* Requirement:
Type out the listing below exactly. Pictures stay out of it.
START Extracted data
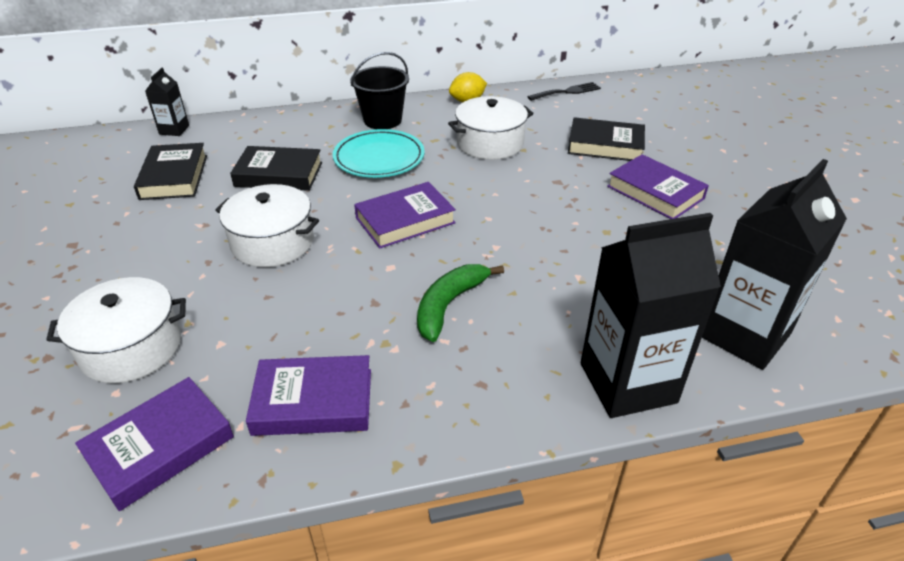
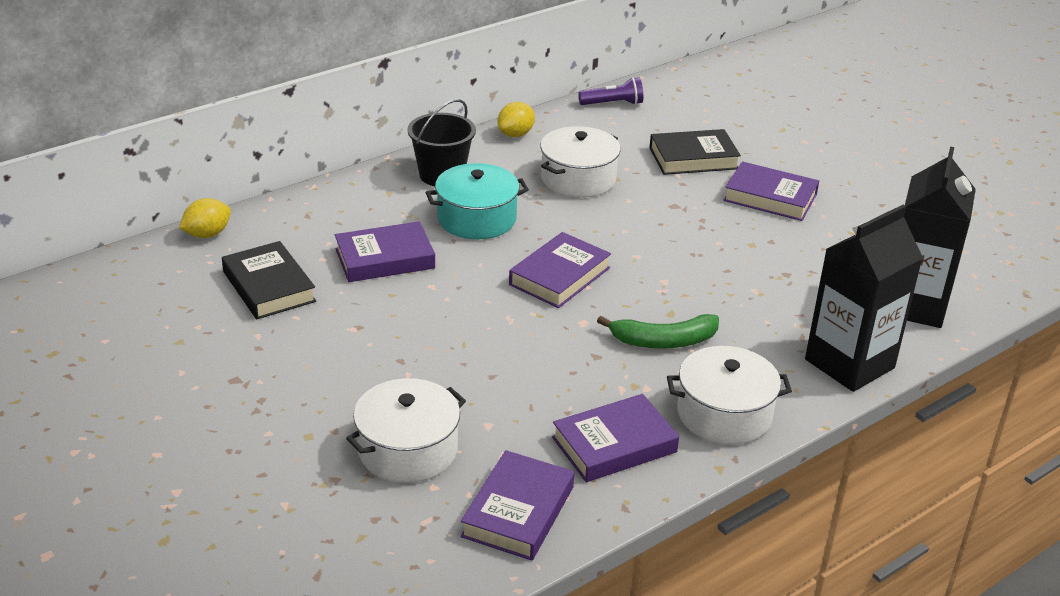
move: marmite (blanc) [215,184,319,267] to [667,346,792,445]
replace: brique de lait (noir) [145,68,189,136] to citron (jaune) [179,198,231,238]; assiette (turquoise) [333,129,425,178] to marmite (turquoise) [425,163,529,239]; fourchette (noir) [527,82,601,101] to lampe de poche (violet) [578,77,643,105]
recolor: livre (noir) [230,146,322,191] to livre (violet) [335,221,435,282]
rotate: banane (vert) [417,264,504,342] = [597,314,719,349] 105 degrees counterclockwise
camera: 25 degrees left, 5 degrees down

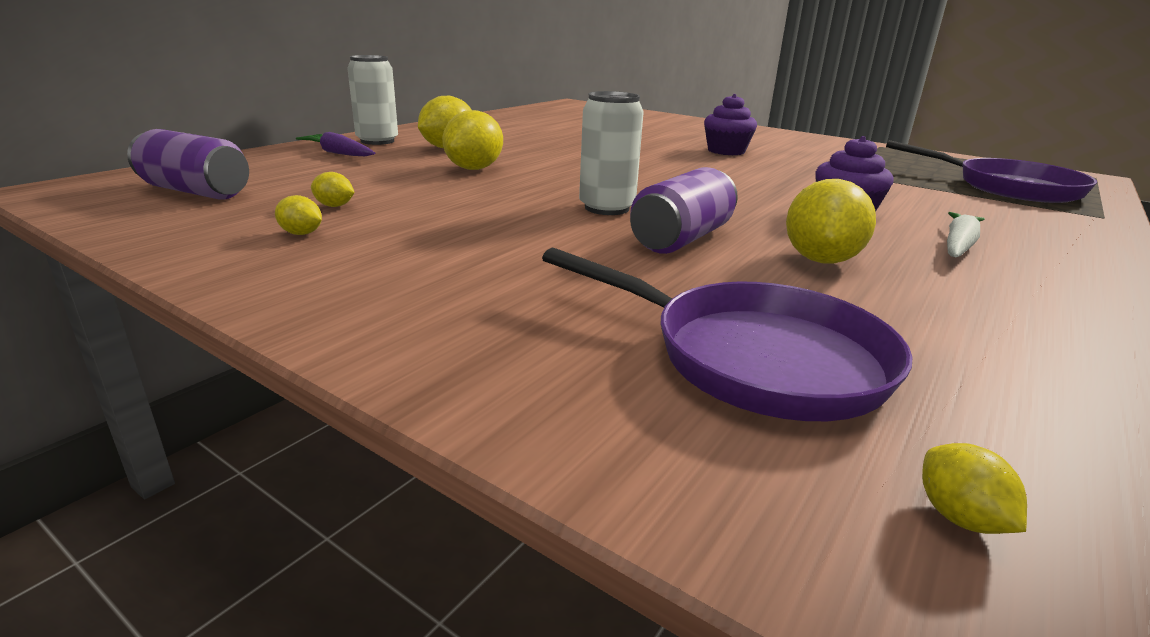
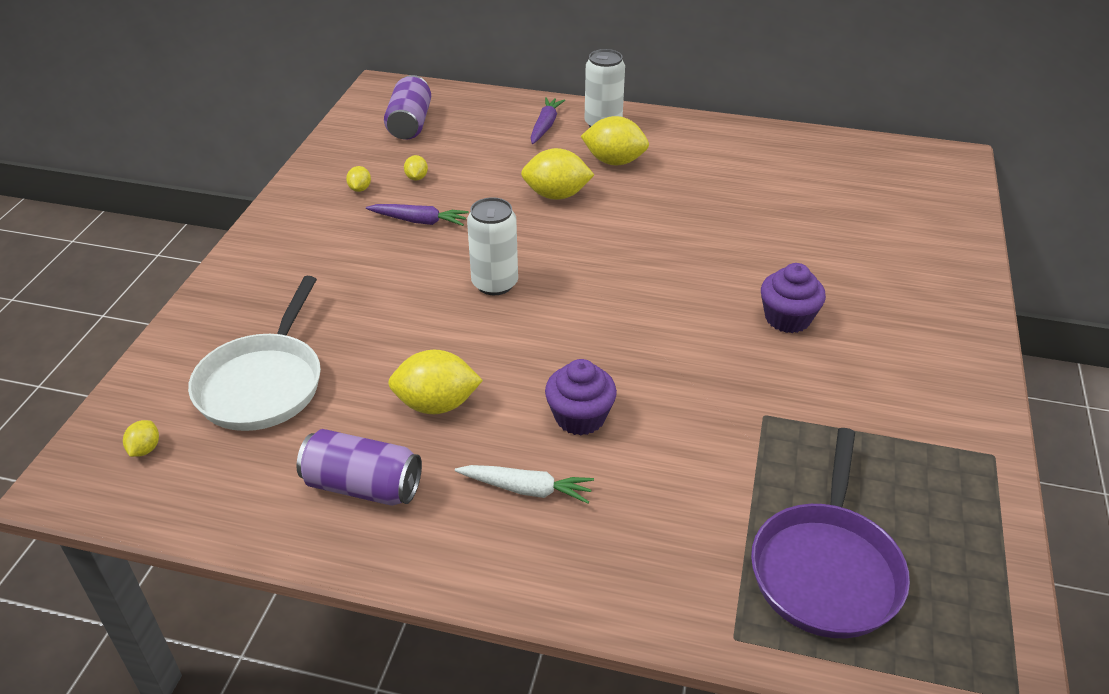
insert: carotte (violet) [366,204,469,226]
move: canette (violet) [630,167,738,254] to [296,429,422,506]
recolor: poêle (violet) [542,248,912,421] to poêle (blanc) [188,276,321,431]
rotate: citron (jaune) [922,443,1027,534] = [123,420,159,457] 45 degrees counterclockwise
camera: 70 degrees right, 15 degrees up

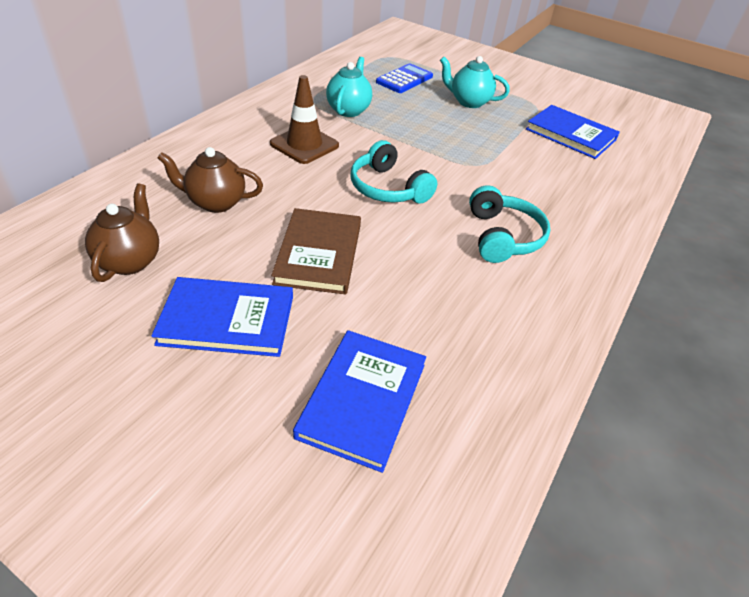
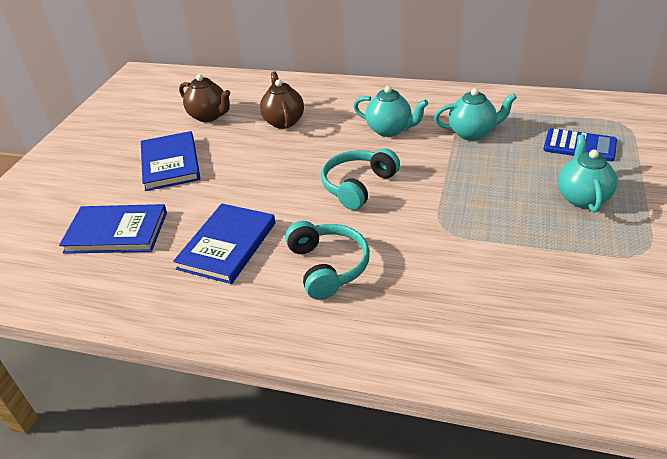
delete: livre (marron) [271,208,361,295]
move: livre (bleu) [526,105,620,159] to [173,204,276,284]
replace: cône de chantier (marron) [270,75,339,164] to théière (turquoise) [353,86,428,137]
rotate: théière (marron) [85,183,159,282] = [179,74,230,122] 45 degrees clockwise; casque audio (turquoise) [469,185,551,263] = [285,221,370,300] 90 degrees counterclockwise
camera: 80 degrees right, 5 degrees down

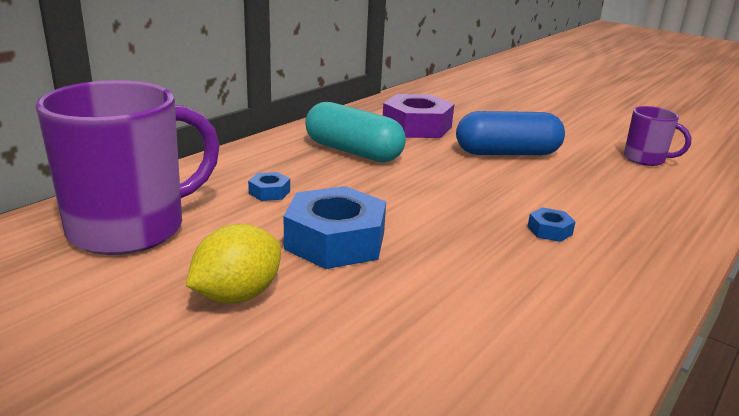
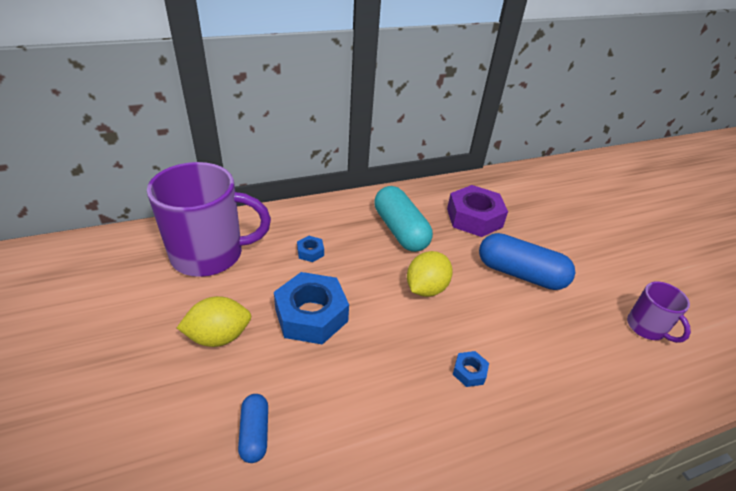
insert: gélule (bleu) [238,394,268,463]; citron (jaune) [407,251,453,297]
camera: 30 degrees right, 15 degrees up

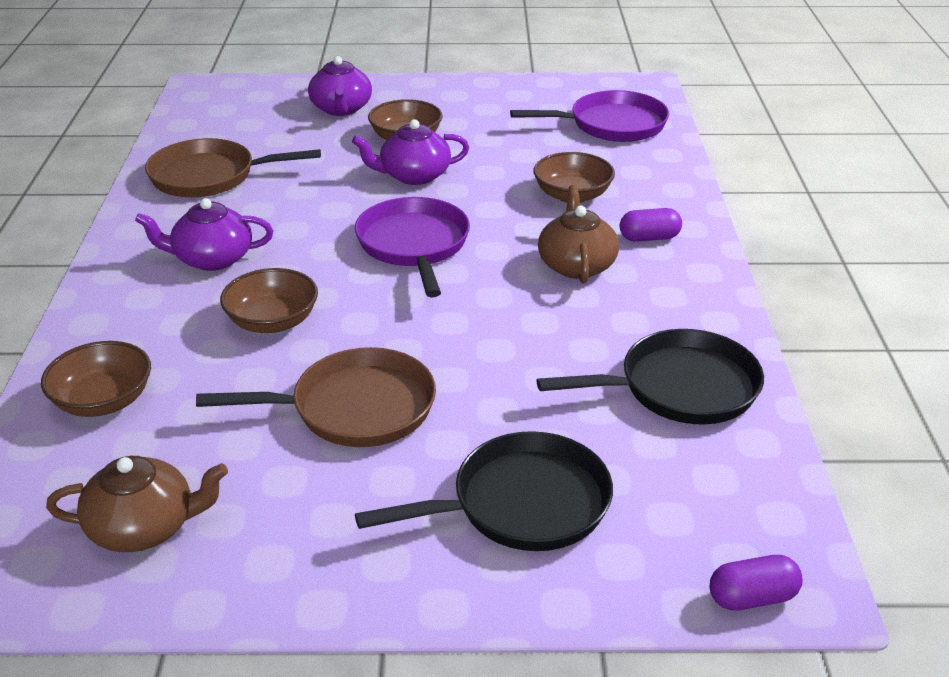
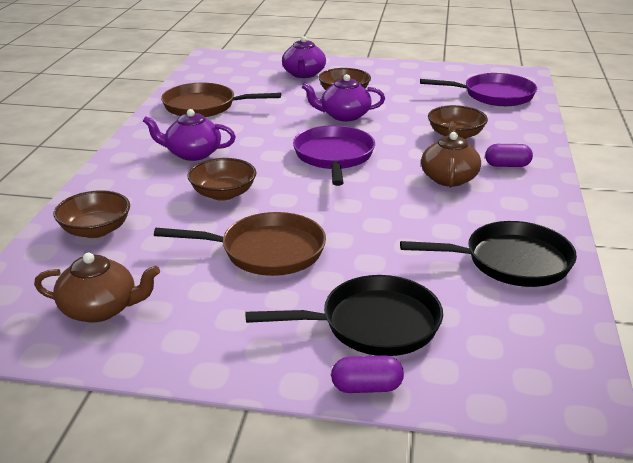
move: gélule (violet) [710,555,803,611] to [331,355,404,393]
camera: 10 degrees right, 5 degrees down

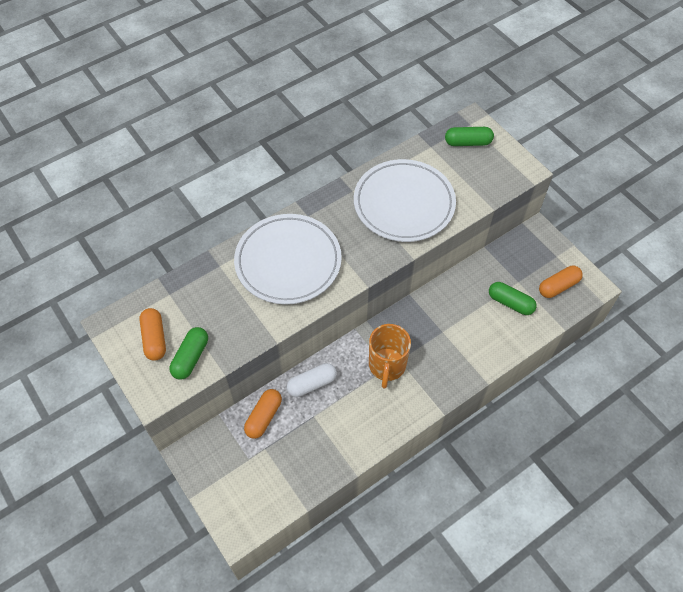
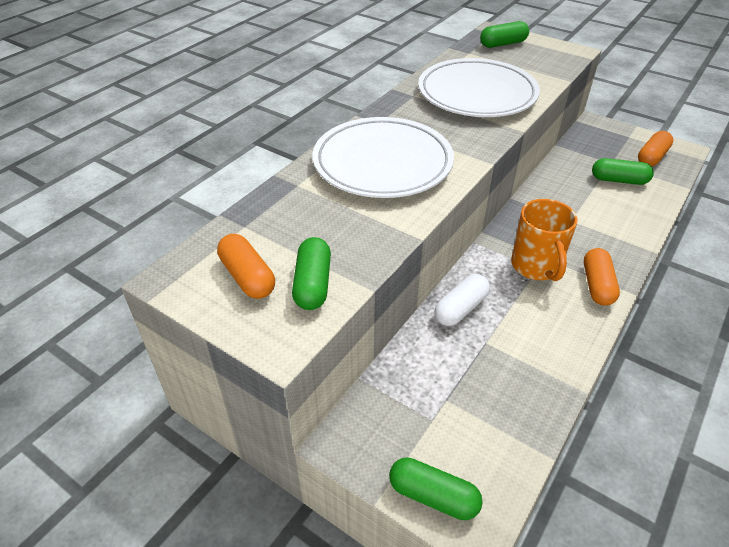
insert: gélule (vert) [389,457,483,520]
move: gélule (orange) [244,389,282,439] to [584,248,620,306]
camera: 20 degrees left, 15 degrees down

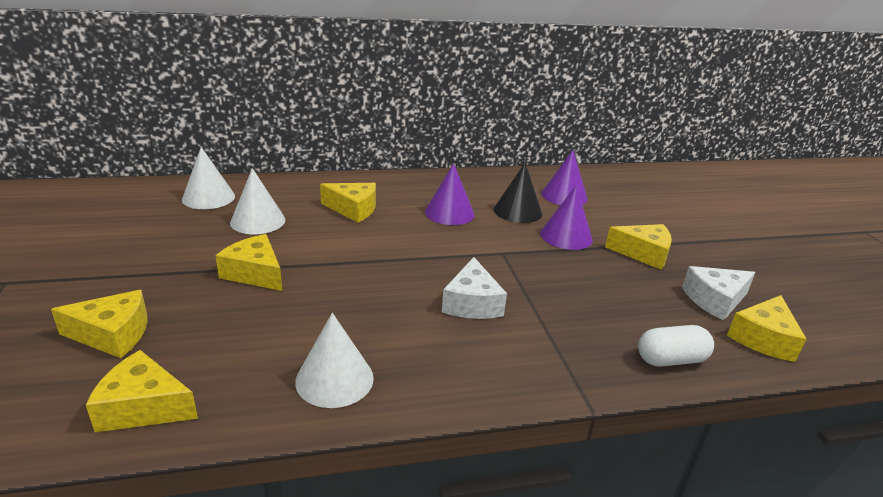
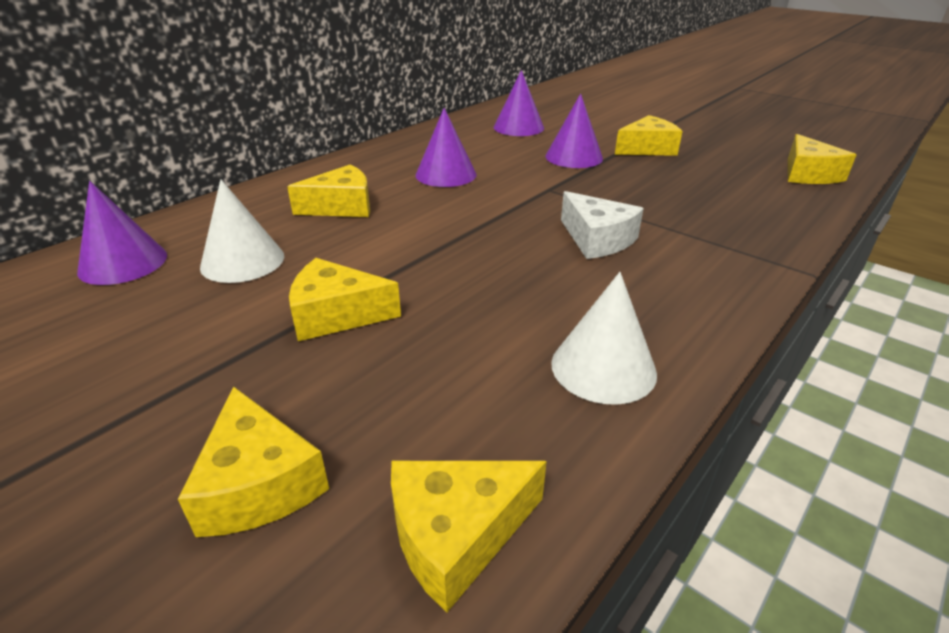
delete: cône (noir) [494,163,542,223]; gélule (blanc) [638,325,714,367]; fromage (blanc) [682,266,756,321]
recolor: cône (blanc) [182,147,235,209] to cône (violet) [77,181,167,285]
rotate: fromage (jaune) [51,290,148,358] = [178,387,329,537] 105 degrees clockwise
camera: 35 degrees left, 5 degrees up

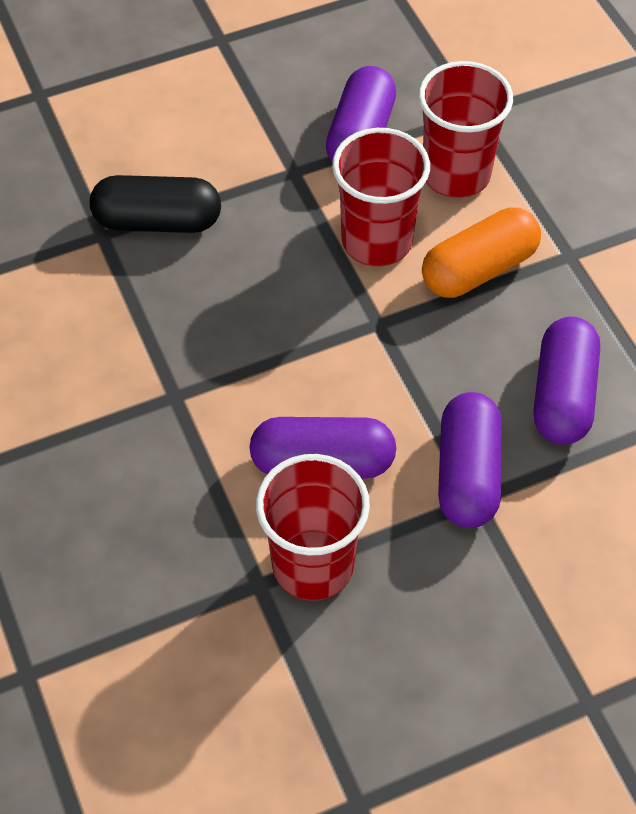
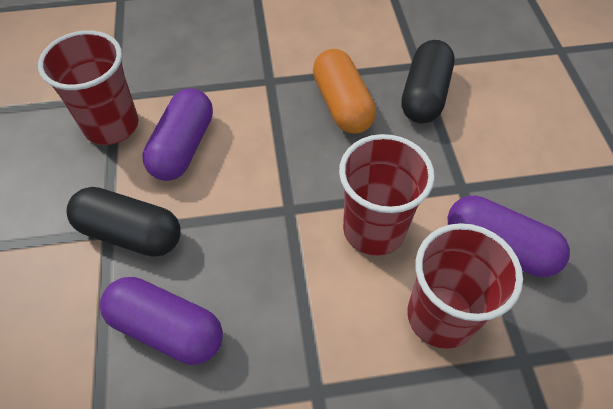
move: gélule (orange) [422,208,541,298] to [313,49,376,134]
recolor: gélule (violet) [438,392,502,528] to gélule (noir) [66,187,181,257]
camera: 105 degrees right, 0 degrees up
END Extracted data
* Answer section:
move: marmite (blanc) [215,184,319,267] to [667,346,792,445]
replace: brique de lait (noir) [145,68,189,136] to citron (jaune) [179,198,231,238]; assiette (turquoise) [333,129,425,178] to marmite (turquoise) [425,163,529,239]; fourchette (noir) [527,82,601,101] to lampe de poche (violet) [578,77,643,105]
recolor: livre (noir) [230,146,322,191] to livre (violet) [335,221,435,282]
rotate: banane (vert) [417,264,504,342] = [597,314,719,349] 105 degrees counterclockwise
camera: 25 degrees left, 5 degrees down

insert: carotte (violet) [366,204,469,226]
move: canette (violet) [630,167,738,254] to [296,429,422,506]
recolor: poêle (violet) [542,248,912,421] to poêle (blanc) [188,276,321,431]
rotate: citron (jaune) [922,443,1027,534] = [123,420,159,457] 45 degrees counterclockwise
camera: 70 degrees right, 15 degrees up

delete: livre (marron) [271,208,361,295]
move: livre (bleu) [526,105,620,159] to [173,204,276,284]
replace: cône de chantier (marron) [270,75,339,164] to théière (turquoise) [353,86,428,137]
rotate: théière (marron) [85,183,159,282] = [179,74,230,122] 45 degrees clockwise; casque audio (turquoise) [469,185,551,263] = [285,221,370,300] 90 degrees counterclockwise
camera: 80 degrees right, 5 degrees down

insert: gélule (bleu) [238,394,268,463]; citron (jaune) [407,251,453,297]
camera: 30 degrees right, 15 degrees up

move: gélule (violet) [710,555,803,611] to [331,355,404,393]
camera: 10 degrees right, 5 degrees down

insert: gélule (vert) [389,457,483,520]
move: gélule (orange) [244,389,282,439] to [584,248,620,306]
camera: 20 degrees left, 15 degrees down

delete: cône (noir) [494,163,542,223]; gélule (blanc) [638,325,714,367]; fromage (blanc) [682,266,756,321]
recolor: cône (blanc) [182,147,235,209] to cône (violet) [77,181,167,285]
rotate: fromage (jaune) [51,290,148,358] = [178,387,329,537] 105 degrees clockwise
camera: 35 degrees left, 5 degrees up

move: gélule (orange) [422,208,541,298] to [313,49,376,134]
recolor: gélule (violet) [438,392,502,528] to gélule (noir) [66,187,181,257]
camera: 105 degrees right, 0 degrees up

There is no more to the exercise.